(Stored entries)
-- Opening Marker --
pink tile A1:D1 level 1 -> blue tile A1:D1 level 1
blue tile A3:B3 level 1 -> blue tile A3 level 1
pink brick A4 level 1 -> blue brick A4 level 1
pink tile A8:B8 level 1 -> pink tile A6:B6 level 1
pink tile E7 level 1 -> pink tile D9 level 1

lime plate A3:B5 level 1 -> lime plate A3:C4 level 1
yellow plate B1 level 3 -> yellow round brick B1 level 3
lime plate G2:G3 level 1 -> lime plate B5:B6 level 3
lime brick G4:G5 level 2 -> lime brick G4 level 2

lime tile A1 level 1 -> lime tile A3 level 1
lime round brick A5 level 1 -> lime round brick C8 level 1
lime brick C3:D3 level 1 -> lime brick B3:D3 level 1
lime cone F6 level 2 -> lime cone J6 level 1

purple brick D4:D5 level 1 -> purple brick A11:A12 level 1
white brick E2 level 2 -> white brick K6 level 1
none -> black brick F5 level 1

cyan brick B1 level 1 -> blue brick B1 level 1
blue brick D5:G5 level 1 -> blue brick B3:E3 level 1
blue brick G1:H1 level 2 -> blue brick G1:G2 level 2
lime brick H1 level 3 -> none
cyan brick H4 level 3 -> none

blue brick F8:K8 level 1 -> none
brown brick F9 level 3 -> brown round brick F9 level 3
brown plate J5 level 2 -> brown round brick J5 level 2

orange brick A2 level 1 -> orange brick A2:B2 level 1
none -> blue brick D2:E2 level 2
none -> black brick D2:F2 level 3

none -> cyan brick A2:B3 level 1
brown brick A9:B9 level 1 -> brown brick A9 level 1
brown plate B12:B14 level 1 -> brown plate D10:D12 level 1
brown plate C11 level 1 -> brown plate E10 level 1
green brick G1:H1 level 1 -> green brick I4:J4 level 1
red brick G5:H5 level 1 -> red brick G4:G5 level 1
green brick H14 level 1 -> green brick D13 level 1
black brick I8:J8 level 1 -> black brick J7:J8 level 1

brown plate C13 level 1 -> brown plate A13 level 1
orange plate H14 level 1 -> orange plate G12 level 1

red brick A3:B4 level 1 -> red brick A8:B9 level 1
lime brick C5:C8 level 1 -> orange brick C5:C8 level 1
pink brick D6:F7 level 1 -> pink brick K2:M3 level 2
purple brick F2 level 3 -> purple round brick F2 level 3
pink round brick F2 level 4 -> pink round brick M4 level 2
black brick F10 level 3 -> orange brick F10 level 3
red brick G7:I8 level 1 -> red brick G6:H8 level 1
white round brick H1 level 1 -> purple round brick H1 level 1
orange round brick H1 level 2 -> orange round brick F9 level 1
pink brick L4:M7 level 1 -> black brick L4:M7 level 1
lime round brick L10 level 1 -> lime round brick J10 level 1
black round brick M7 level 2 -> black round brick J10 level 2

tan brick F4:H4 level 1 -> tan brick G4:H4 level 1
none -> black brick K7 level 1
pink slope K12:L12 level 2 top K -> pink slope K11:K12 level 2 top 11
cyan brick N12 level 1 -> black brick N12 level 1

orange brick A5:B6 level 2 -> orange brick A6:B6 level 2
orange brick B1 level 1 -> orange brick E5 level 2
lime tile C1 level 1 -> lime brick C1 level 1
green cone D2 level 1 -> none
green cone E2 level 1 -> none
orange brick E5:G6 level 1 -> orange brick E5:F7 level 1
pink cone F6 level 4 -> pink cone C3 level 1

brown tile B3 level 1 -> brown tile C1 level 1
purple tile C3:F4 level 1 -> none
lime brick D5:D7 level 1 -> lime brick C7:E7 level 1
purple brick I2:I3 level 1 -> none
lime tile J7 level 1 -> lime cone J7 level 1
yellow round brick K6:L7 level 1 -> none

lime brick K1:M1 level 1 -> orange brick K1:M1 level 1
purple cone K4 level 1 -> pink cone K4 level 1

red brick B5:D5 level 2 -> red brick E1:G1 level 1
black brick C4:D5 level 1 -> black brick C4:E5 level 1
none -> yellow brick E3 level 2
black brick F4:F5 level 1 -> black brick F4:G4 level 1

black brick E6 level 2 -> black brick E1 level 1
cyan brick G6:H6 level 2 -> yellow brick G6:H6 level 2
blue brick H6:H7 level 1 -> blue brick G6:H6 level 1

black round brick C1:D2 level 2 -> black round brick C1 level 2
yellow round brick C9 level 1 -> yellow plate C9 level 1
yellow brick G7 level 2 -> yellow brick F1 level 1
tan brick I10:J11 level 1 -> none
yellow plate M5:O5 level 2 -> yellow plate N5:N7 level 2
-- Closing Marker --
- **Exercise brief**: Output the records in full, exactly.

- **Response to the task**:
pink tile A1:D1 level 1 -> blue tile A1:D1 level 1
blue tile A3:B3 level 1 -> blue tile A3 level 1
pink brick A4 level 1 -> blue brick A4 level 1
pink tile A8:B8 level 1 -> pink tile A6:B6 level 1
pink tile E7 level 1 -> pink tile D9 level 1

lime plate A3:B5 level 1 -> lime plate A3:C4 level 1
yellow plate B1 level 3 -> yellow round brick B1 level 3
lime plate G2:G3 level 1 -> lime plate B5:B6 level 3
lime brick G4:G5 level 2 -> lime brick G4 level 2

lime tile A1 level 1 -> lime tile A3 level 1
lime round brick A5 level 1 -> lime round brick C8 level 1
lime brick C3:D3 level 1 -> lime brick B3:D3 level 1
lime cone F6 level 2 -> lime cone J6 level 1

purple brick D4:D5 level 1 -> purple brick A11:A12 level 1
white brick E2 level 2 -> white brick K6 level 1
none -> black brick F5 level 1

cyan brick B1 level 1 -> blue brick B1 level 1
blue brick D5:G5 level 1 -> blue brick B3:E3 level 1
blue brick G1:H1 level 2 -> blue brick G1:G2 level 2
lime brick H1 level 3 -> none
cyan brick H4 level 3 -> none

blue brick F8:K8 level 1 -> none
brown brick F9 level 3 -> brown round brick F9 level 3
brown plate J5 level 2 -> brown round brick J5 level 2

orange brick A2 level 1 -> orange brick A2:B2 level 1
none -> blue brick D2:E2 level 2
none -> black brick D2:F2 level 3

none -> cyan brick A2:B3 level 1
brown brick A9:B9 level 1 -> brown brick A9 level 1
brown plate B12:B14 level 1 -> brown plate D10:D12 level 1
brown plate C11 level 1 -> brown plate E10 level 1
green brick G1:H1 level 1 -> green brick I4:J4 level 1
red brick G5:H5 level 1 -> red brick G4:G5 level 1
green brick H14 level 1 -> green brick D13 level 1
black brick I8:J8 level 1 -> black brick J7:J8 level 1

brown plate C13 level 1 -> brown plate A13 level 1
orange plate H14 level 1 -> orange plate G12 level 1

red brick A3:B4 level 1 -> red brick A8:B9 level 1
lime brick C5:C8 level 1 -> orange brick C5:C8 level 1
pink brick D6:F7 level 1 -> pink brick K2:M3 level 2
purple brick F2 level 3 -> purple round brick F2 level 3
pink round brick F2 level 4 -> pink round brick M4 level 2
black brick F10 level 3 -> orange brick F10 level 3
red brick G7:I8 level 1 -> red brick G6:H8 level 1
white round brick H1 level 1 -> purple round brick H1 level 1
orange round brick H1 level 2 -> orange round brick F9 level 1
pink brick L4:M7 level 1 -> black brick L4:M7 level 1
lime round brick L10 level 1 -> lime round brick J10 level 1
black round brick M7 level 2 -> black round brick J10 level 2

tan brick F4:H4 level 1 -> tan brick G4:H4 level 1
none -> black brick K7 level 1
pink slope K12:L12 level 2 top K -> pink slope K11:K12 level 2 top 11
cyan brick N12 level 1 -> black brick N12 level 1

orange brick A5:B6 level 2 -> orange brick A6:B6 level 2
orange brick B1 level 1 -> orange brick E5 level 2
lime tile C1 level 1 -> lime brick C1 level 1
green cone D2 level 1 -> none
green cone E2 level 1 -> none
orange brick E5:G6 level 1 -> orange brick E5:F7 level 1
pink cone F6 level 4 -> pink cone C3 level 1

brown tile B3 level 1 -> brown tile C1 level 1
purple tile C3:F4 level 1 -> none
lime brick D5:D7 level 1 -> lime brick C7:E7 level 1
purple brick I2:I3 level 1 -> none
lime tile J7 level 1 -> lime cone J7 level 1
yellow round brick K6:L7 level 1 -> none

lime brick K1:M1 level 1 -> orange brick K1:M1 level 1
purple cone K4 level 1 -> pink cone K4 level 1

red brick B5:D5 level 2 -> red brick E1:G1 level 1
black brick C4:D5 level 1 -> black brick C4:E5 level 1
none -> yellow brick E3 level 2
black brick F4:F5 level 1 -> black brick F4:G4 level 1

black brick E6 level 2 -> black brick E1 level 1
cyan brick G6:H6 level 2 -> yellow brick G6:H6 level 2
blue brick H6:H7 level 1 -> blue brick G6:H6 level 1

black round brick C1:D2 level 2 -> black round brick C1 level 2
yellow round brick C9 level 1 -> yellow plate C9 level 1
yellow brick G7 level 2 -> yellow brick F1 level 1
tan brick I10:J11 level 1 -> none
yellow plate M5:O5 level 2 -> yellow plate N5:N7 level 2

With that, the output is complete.